[Records from a data source]

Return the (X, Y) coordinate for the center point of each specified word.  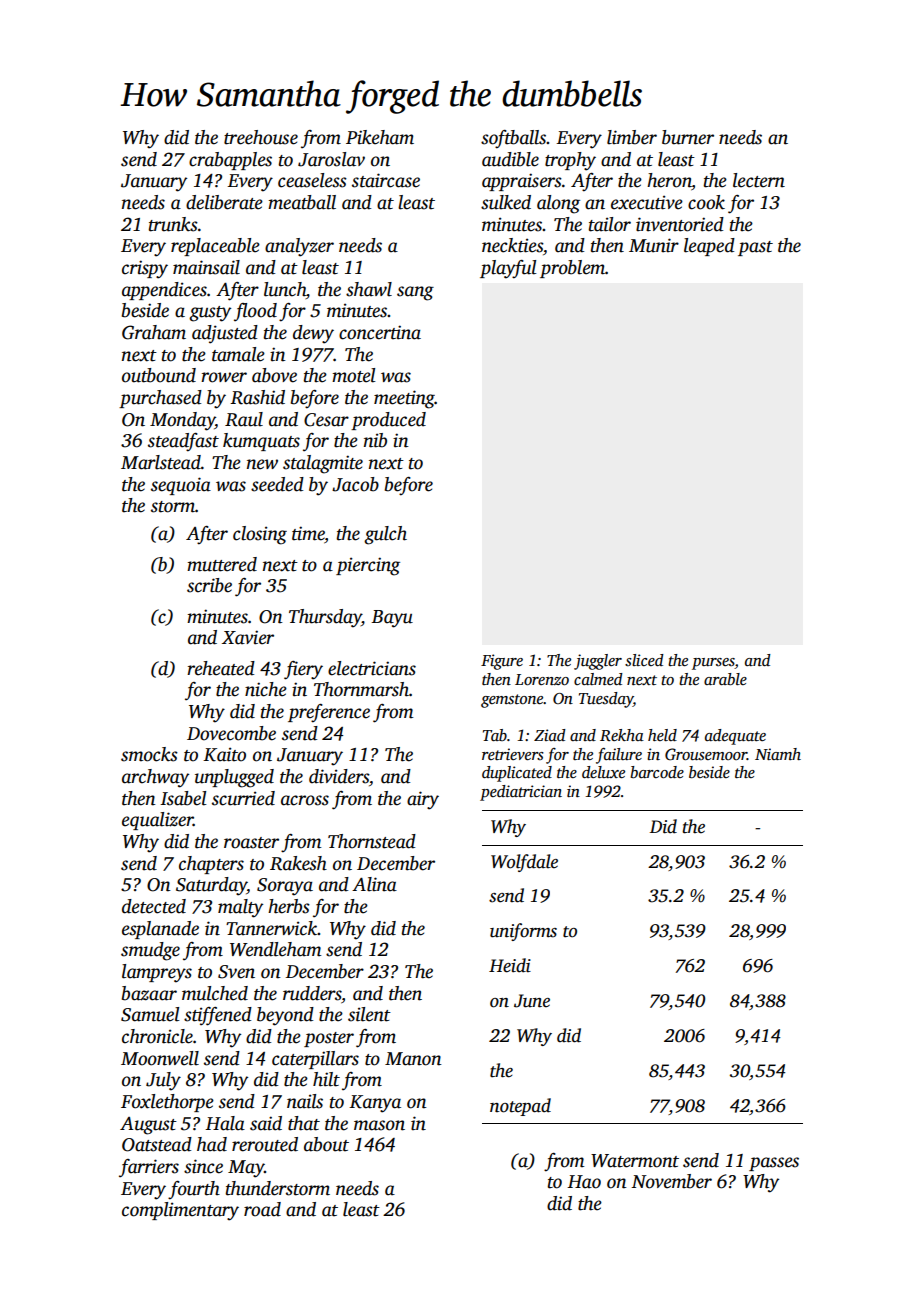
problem (572, 269)
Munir (654, 245)
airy (423, 800)
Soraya (285, 887)
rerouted (265, 1144)
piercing (368, 566)
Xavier (248, 637)
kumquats (261, 442)
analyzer (299, 247)
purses (713, 664)
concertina (380, 332)
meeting (404, 399)
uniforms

» THE REQUEST: Turn the lines of these entries into a numbered list, skipping any blank lines and leaving out the pictures.

» WRITTEN RESPONSE:
1. Return the (X, Y) coordinate for the center point of each specified word.  
2. problem (572, 269)
3. Munir (654, 245)
4. airy (423, 800)
5. Soraya (285, 887)
6. rerouted (265, 1144)
7. piercing (368, 566)
8. Xavier (248, 637)
9. kumquats (261, 442)
10. analyzer (299, 247)
11. purses (713, 664)
12. concertina (380, 332)
13. meeting (404, 399)
14. uniforms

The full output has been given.